### Before-and-after object listings:
+ + + + +

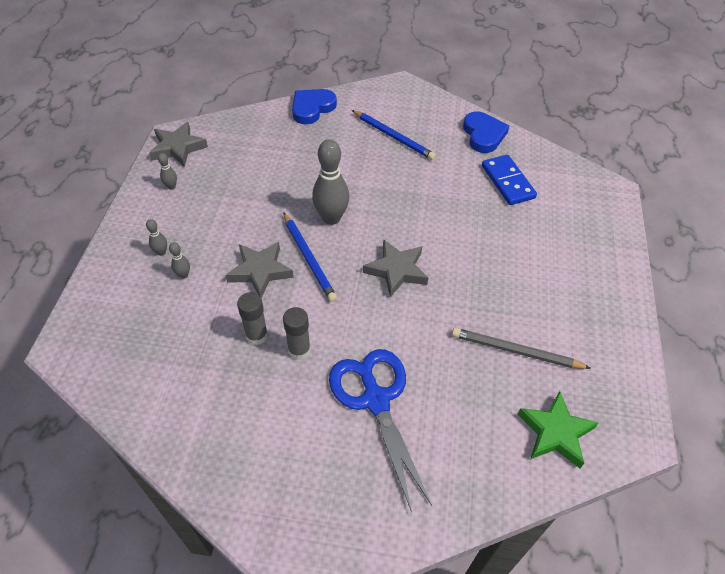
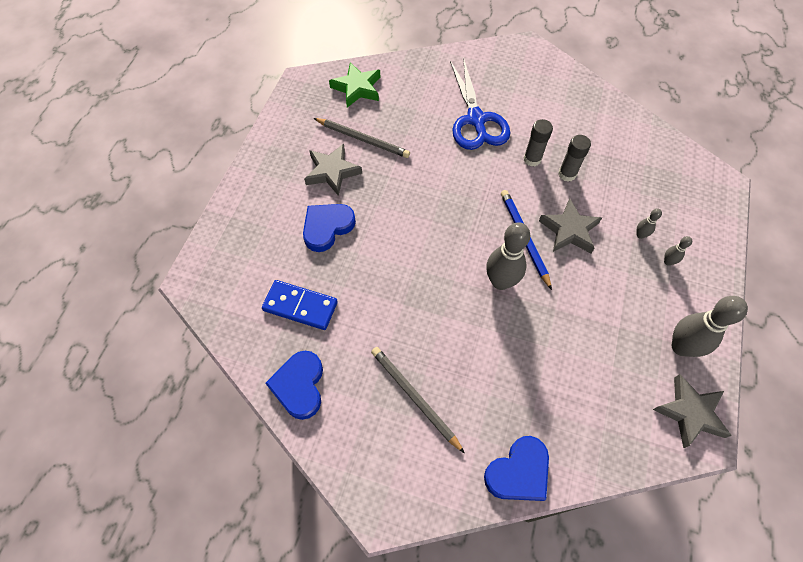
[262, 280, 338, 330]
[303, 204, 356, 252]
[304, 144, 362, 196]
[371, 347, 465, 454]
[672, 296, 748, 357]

+ + + + +

### Task directions:
Give back the data exactly. Skip any images.

### Reply:
[262, 280, 338, 330]
[303, 204, 356, 252]
[304, 144, 362, 196]
[371, 347, 465, 454]
[672, 296, 748, 357]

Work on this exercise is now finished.